# TASK
Word for word, print all of the entries below.

# SUPPLIED RECORDS
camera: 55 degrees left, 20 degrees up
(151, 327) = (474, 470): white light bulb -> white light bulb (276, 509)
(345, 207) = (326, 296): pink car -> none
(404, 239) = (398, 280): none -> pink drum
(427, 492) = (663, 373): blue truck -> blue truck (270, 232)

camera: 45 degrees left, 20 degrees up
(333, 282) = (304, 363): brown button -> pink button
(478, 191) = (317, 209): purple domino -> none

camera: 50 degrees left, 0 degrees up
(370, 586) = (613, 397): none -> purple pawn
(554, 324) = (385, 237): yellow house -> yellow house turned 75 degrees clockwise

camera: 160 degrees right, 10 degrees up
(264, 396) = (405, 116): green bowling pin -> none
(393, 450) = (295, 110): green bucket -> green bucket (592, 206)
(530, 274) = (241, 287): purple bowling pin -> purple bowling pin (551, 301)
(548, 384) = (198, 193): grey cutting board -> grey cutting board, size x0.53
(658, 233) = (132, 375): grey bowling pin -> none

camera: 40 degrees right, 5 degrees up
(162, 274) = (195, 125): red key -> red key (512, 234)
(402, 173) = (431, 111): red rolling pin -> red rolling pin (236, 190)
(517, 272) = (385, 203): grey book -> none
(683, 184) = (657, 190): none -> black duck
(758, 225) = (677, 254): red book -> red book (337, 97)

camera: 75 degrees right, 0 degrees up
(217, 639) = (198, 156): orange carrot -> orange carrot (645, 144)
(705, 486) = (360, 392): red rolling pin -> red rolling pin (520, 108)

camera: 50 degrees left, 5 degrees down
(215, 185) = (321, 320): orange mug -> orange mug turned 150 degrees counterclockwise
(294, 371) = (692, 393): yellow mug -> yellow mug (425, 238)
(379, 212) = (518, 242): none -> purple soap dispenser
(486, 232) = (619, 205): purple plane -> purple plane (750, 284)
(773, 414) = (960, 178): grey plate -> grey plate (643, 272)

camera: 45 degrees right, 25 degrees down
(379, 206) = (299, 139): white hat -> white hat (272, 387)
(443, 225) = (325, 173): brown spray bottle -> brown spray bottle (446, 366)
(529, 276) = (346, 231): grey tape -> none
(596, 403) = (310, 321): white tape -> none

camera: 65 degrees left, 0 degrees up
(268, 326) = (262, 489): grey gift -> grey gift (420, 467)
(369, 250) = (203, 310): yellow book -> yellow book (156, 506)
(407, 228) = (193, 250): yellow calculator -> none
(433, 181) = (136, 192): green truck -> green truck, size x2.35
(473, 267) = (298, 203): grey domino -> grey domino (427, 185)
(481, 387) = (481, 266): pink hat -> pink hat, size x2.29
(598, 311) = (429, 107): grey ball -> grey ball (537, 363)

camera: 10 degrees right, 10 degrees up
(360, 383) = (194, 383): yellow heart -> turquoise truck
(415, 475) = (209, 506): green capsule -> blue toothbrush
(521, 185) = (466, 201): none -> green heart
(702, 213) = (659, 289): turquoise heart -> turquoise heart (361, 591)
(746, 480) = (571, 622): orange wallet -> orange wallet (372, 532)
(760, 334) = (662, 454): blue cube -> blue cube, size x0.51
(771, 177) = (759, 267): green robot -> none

# RESPONSE AREA
camera: 55 degrees left, 20 degrees up
(151, 327) = (474, 470): white light bulb -> white light bulb (276, 509)
(345, 207) = (326, 296): pink car -> none
(404, 239) = (398, 280): none -> pink drum
(427, 492) = (663, 373): blue truck -> blue truck (270, 232)

camera: 45 degrees left, 20 degrees up
(333, 282) = (304, 363): brown button -> pink button
(478, 191) = (317, 209): purple domino -> none

camera: 50 degrees left, 0 degrees up
(370, 586) = (613, 397): none -> purple pawn
(554, 324) = (385, 237): yellow house -> yellow house turned 75 degrees clockwise

camera: 160 degrees right, 10 degrees up
(264, 396) = (405, 116): green bowling pin -> none
(393, 450) = (295, 110): green bucket -> green bucket (592, 206)
(530, 274) = (241, 287): purple bowling pin -> purple bowling pin (551, 301)
(548, 384) = (198, 193): grey cutting board -> grey cutting board, size x0.53
(658, 233) = (132, 375): grey bowling pin -> none

camera: 40 degrees right, 5 degrees up
(162, 274) = (195, 125): red key -> red key (512, 234)
(402, 173) = (431, 111): red rolling pin -> red rolling pin (236, 190)
(517, 272) = (385, 203): grey book -> none
(683, 184) = (657, 190): none -> black duck
(758, 225) = (677, 254): red book -> red book (337, 97)

camera: 75 degrees right, 0 degrees up
(217, 639) = (198, 156): orange carrot -> orange carrot (645, 144)
(705, 486) = (360, 392): red rolling pin -> red rolling pin (520, 108)

camera: 50 degrees left, 5 degrees down
(215, 185) = (321, 320): orange mug -> orange mug turned 150 degrees counterclockwise
(294, 371) = (692, 393): yellow mug -> yellow mug (425, 238)
(379, 212) = (518, 242): none -> purple soap dispenser
(486, 232) = (619, 205): purple plane -> purple plane (750, 284)
(773, 414) = (960, 178): grey plate -> grey plate (643, 272)

camera: 45 degrees right, 25 degrees down
(379, 206) = (299, 139): white hat -> white hat (272, 387)
(443, 225) = (325, 173): brown spray bottle -> brown spray bottle (446, 366)
(529, 276) = (346, 231): grey tape -> none
(596, 403) = (310, 321): white tape -> none

camera: 65 degrees left, 0 degrees up
(268, 326) = (262, 489): grey gift -> grey gift (420, 467)
(369, 250) = (203, 310): yellow book -> yellow book (156, 506)
(407, 228) = (193, 250): yellow calculator -> none
(433, 181) = (136, 192): green truck -> green truck, size x2.35
(473, 267) = (298, 203): grey domino -> grey domino (427, 185)
(481, 387) = (481, 266): pink hat -> pink hat, size x2.29
(598, 311) = (429, 107): grey ball -> grey ball (537, 363)

camera: 10 degrees right, 10 degrees up
(360, 383) = (194, 383): yellow heart -> turquoise truck
(415, 475) = (209, 506): green capsule -> blue toothbrush
(521, 185) = (466, 201): none -> green heart
(702, 213) = (659, 289): turquoise heart -> turquoise heart (361, 591)
(746, 480) = (571, 622): orange wallet -> orange wallet (372, 532)
(760, 334) = (662, 454): blue cube -> blue cube, size x0.51
(771, 177) = (759, 267): green robot -> none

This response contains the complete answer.